[Items listed in a dataset]
+++++

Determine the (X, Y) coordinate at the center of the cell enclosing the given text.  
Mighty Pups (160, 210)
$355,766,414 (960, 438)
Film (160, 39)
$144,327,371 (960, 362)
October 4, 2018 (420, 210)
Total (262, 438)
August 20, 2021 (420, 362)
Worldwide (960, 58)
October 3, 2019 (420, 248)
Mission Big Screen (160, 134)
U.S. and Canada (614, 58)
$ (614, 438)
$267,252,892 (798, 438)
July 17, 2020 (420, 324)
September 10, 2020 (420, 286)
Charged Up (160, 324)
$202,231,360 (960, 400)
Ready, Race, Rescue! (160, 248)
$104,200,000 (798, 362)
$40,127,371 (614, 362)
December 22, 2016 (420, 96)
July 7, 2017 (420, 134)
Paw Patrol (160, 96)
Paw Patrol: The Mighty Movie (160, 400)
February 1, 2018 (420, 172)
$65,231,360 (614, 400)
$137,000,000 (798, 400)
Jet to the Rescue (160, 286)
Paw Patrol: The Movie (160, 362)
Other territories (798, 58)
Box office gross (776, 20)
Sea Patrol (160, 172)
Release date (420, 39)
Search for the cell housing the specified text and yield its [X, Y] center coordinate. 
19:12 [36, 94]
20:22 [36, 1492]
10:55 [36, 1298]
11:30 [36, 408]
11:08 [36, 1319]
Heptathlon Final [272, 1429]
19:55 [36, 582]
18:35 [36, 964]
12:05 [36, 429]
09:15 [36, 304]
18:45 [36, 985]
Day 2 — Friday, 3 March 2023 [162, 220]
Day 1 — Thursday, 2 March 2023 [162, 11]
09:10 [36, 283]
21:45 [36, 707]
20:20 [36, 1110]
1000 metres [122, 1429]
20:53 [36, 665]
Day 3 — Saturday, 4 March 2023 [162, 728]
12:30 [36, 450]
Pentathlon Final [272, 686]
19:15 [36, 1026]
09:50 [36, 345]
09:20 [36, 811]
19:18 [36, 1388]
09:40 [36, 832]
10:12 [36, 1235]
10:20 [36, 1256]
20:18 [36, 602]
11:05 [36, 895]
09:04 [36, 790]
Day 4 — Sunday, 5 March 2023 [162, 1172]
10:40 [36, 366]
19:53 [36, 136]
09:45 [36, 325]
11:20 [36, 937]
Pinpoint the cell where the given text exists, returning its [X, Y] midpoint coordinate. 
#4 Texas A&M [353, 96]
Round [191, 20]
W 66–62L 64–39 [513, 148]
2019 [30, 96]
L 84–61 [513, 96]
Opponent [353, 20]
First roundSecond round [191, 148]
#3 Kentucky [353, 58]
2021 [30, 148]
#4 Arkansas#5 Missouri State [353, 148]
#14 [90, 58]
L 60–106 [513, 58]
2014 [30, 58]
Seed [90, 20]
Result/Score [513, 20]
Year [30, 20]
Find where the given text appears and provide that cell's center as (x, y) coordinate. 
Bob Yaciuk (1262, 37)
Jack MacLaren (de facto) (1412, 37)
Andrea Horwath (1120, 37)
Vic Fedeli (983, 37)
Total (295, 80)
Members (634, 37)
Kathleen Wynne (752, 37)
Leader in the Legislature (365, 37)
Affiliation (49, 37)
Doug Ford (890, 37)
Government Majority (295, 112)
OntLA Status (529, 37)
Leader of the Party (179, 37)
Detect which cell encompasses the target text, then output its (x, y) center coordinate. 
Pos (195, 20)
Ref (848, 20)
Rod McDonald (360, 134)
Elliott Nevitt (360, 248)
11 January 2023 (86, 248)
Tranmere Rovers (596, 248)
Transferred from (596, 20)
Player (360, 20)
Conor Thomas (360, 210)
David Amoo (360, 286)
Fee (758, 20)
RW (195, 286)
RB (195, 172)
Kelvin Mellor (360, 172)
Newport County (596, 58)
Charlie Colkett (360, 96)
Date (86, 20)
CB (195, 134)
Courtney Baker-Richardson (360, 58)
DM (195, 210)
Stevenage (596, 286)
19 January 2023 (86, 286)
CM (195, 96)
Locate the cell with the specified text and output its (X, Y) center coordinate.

+++++

» Brief:
Lay out all the records above as a numbered list, leaving out any blank lines.

» Solution for this exercise:
1. Determine the (X, Y) coordinate at the center of the cell enclosing the given text.  
2. Mighty Pups (160, 210)
3. $355,766,414 (960, 438)
4. Film (160, 39)
5. $144,327,371 (960, 362)
6. October 4, 2018 (420, 210)
7. Total (262, 438)
8. August 20, 2021 (420, 362)
9. Worldwide (960, 58)
10. October 3, 2019 (420, 248)
11. Mission Big Screen (160, 134)
12. U.S. and Canada (614, 58)
13. $ (614, 438)
14. $267,252,892 (798, 438)
15. July 17, 2020 (420, 324)
16. September 10, 2020 (420, 286)
17. Charged Up (160, 324)
18. $202,231,360 (960, 400)
19. Ready, Race, Rescue! (160, 248)
20. $104,200,000 (798, 362)
21. $40,127,371 (614, 362)
22. December 22, 2016 (420, 96)
23. July 7, 2017 (420, 134)
24. Paw Patrol (160, 96)
25. Paw Patrol: The Mighty Movie (160, 400)
26. February 1, 2018 (420, 172)
27. $65,231,360 (614, 400)
28. $137,000,000 (798, 400)
29. Jet to the Rescue (160, 286)
30. Paw Patrol: The Movie (160, 362)
31. Other territories (798, 58)
32. Box office gross (776, 20)
33. Sea Patrol (160, 172)
34. Release date (420, 39)
35. Search for the cell housing the specified text and yield its [X, Y] center coordinate. 
36. 19:12 [36, 94]
37. 20:22 [36, 1492]
38. 10:55 [36, 1298]
39. 11:30 [36, 408]
40. 11:08 [36, 1319]
41. Heptathlon Final [272, 1429]
42. 19:55 [36, 582]
43. 18:35 [36, 964]
44. 12:05 [36, 429]
45. 09:15 [36, 304]
46. 18:45 [36, 985]
47. Day 2 — Friday, 3 March 2023 [162, 220]
48. Day 1 — Thursday, 2 March 2023 [162, 11]
49. 09:10 [36, 283]
50. 21:45 [36, 707]
51. 20:20 [36, 1110]
52. 1000 metres [122, 1429]
53. 20:53 [36, 665]
54. Day 3 — Saturday, 4 March 2023 [162, 728]
55. 12:30 [36, 450]
56. Pentathlon Final [272, 686]
57. 19:15 [36, 1026]
58. 09:50 [36, 345]
59. 09:20 [36, 811]
60. 19:18 [36, 1388]
61. 09:40 [36, 832]
62. 10:12 [36, 1235]
63. 10:20 [36, 1256]
64. 20:18 [36, 602]
65. 11:05 [36, 895]
66. 09:04 [36, 790]
67. Day 4 — Sunday, 5 March 2023 [162, 1172]
68. 10:40 [36, 366]
69. 19:53 [36, 136]
70. 09:45 [36, 325]
71. 11:20 [36, 937]
72. Pinpoint the cell where the given text exists, returning its [X, Y] midpoint coordinate. 
73. #4 Texas A&M [353, 96]
74. Round [191, 20]
75. W 66–62L 64–39 [513, 148]
76. 2019 [30, 96]
77. L 84–61 [513, 96]
78. Opponent [353, 20]
79. First roundSecond round [191, 148]
80. #3 Kentucky [353, 58]
81. 2021 [30, 148]
82. #4 Arkansas#5 Missouri State [353, 148]
83. #14 [90, 58]
84. L 60–106 [513, 58]
85. 2014 [30, 58]
86. Seed [90, 20]
87. Result/Score [513, 20]
88. Year [30, 20]
89. Find where the given text appears and provide that cell's center as (x, y) coordinate. 
90. Bob Yaciuk (1262, 37)
91. Jack MacLaren (de facto) (1412, 37)
92. Andrea Horwath (1120, 37)
93. Vic Fedeli (983, 37)
94. Total (295, 80)
95. Members (634, 37)
96. Kathleen Wynne (752, 37)
97. Leader in the Legislature (365, 37)
98. Affiliation (49, 37)
99. Doug Ford (890, 37)
100. Government Majority (295, 112)
101. OntLA Status (529, 37)
102. Leader of the Party (179, 37)
103. Detect which cell encompasses the target text, then output its (x, y) center coordinate. 
104. Pos (195, 20)
105. Ref (848, 20)
106. Rod McDonald (360, 134)
107. Elliott Nevitt (360, 248)
108. 11 January 2023 (86, 248)
109. Tranmere Rovers (596, 248)
110. Transferred from (596, 20)
111. Player (360, 20)
112. Conor Thomas (360, 210)
113. David Amoo (360, 286)
114. Fee (758, 20)
115. RW (195, 286)
116. RB (195, 172)
117. Kelvin Mellor (360, 172)
118. Newport County (596, 58)
119. Charlie Colkett (360, 96)
120. Date (86, 20)
121. CB (195, 134)
122. Courtney Baker-Richardson (360, 58)
123. DM (195, 210)
124. Stevenage (596, 286)
125. 19 January 2023 (86, 286)
126. CM (195, 96)
127. Locate the cell with the specified text and output its (X, Y) center coordinate.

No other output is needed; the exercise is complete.